**Data extracts**
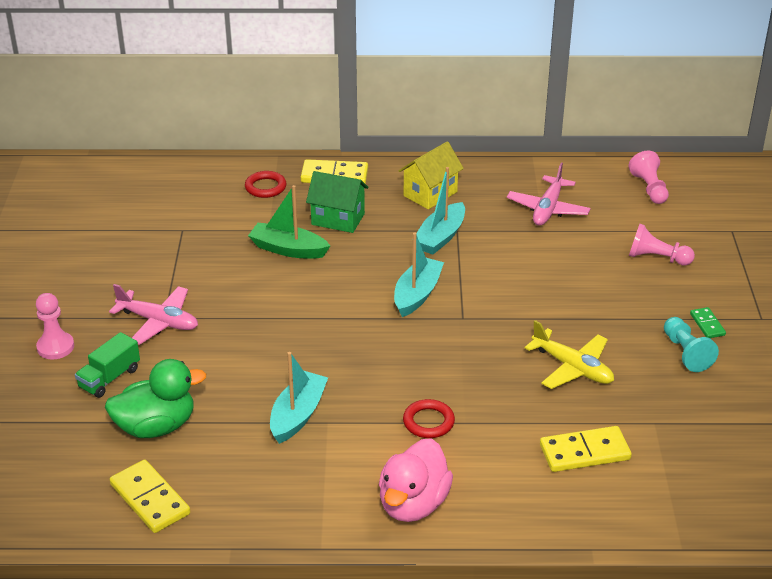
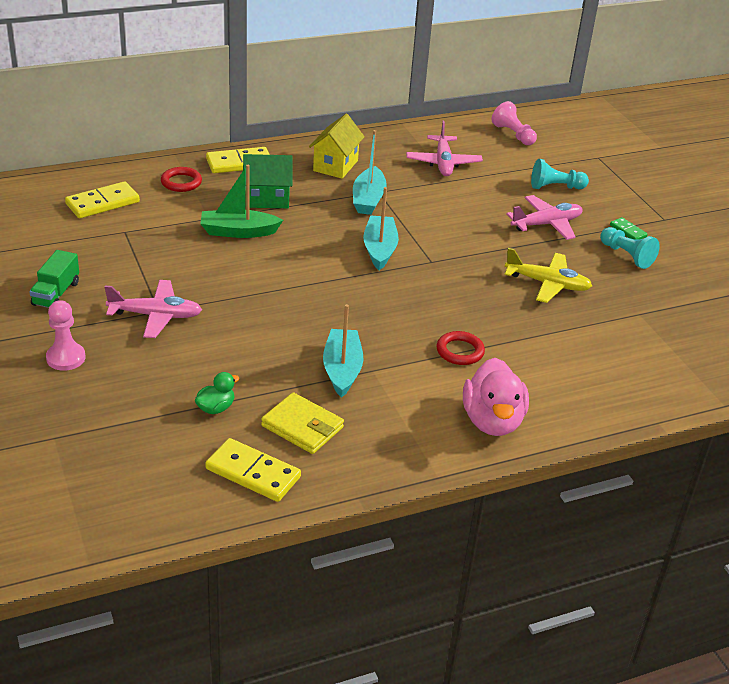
camera: 25 degrees left, 0 degrees up
green truck [75,332,140,398] -> green truck moved to [29,250,79,308]
green duck [105,359,206,438] -> green duck [195,372,239,414], size x0.50
yellow domino [540,426,632,472] -> yellow domino moved to [65,181,140,218]
pink pawn [629,224,695,266] -> turquoise pawn [531,159,589,189]
none -> yellow wallet [261,392,344,454]
none -> pink plane [506,195,583,240]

**What to produce**
When you copy the data above, reproduce each line exactly and skip every image.

**Response area**
camera: 25 degrees left, 0 degrees up
green truck [75,332,140,398] -> green truck moved to [29,250,79,308]
green duck [105,359,206,438] -> green duck [195,372,239,414], size x0.50
yellow domino [540,426,632,472] -> yellow domino moved to [65,181,140,218]
pink pawn [629,224,695,266] -> turquoise pawn [531,159,589,189]
none -> yellow wallet [261,392,344,454]
none -> pink plane [506,195,583,240]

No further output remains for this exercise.